### PROBLEM TO SOLVE
Among the lines below, keep only those from the one containing "green triangle: rotated" through the one containing "purple diamond: moved", and reproduce them exactly.

### RECORDS FOR THIS EXERCISE
────────────────────────────────────────

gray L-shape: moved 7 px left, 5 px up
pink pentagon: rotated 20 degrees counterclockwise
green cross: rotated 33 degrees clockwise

────────────────────────────────────────

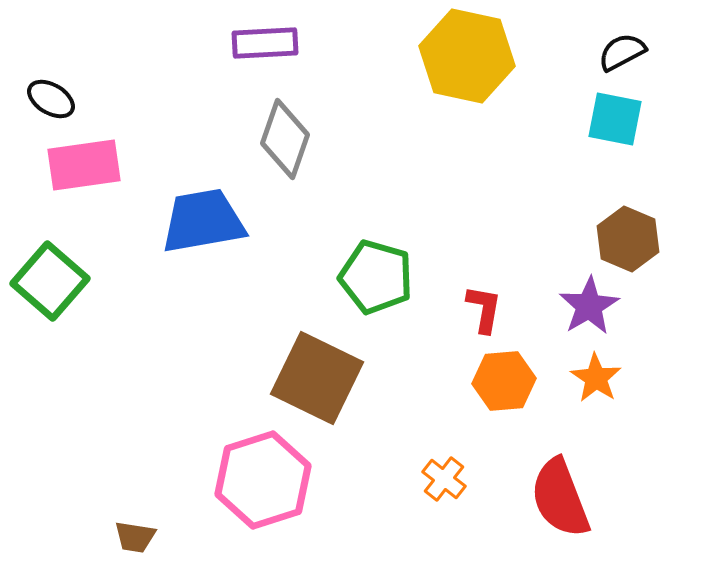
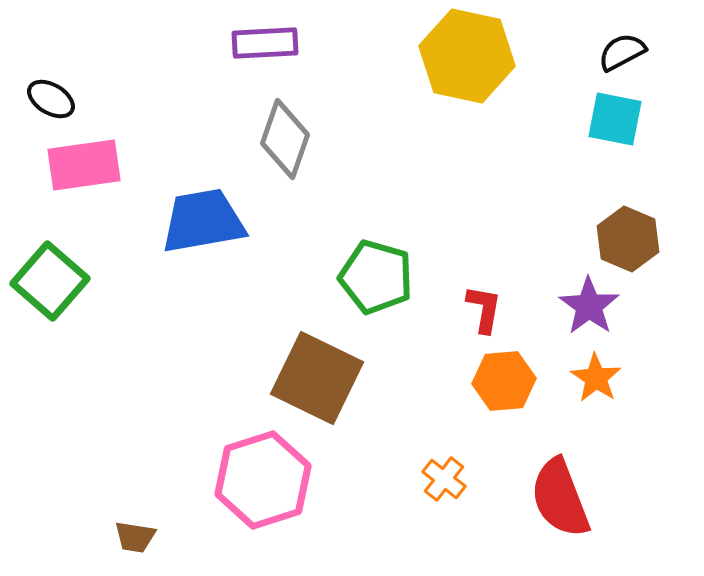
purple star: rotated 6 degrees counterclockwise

────────────────────────────────────────

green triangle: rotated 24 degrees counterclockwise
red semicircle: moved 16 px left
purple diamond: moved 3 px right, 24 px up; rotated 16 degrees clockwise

────────────────────────────────────────

### SOLVED PROBLEM
green triangle: rotated 24 degrees counterclockwise
red semicircle: moved 16 px left
purple diamond: moved 3 px right, 24 px up; rotated 16 degrees clockwise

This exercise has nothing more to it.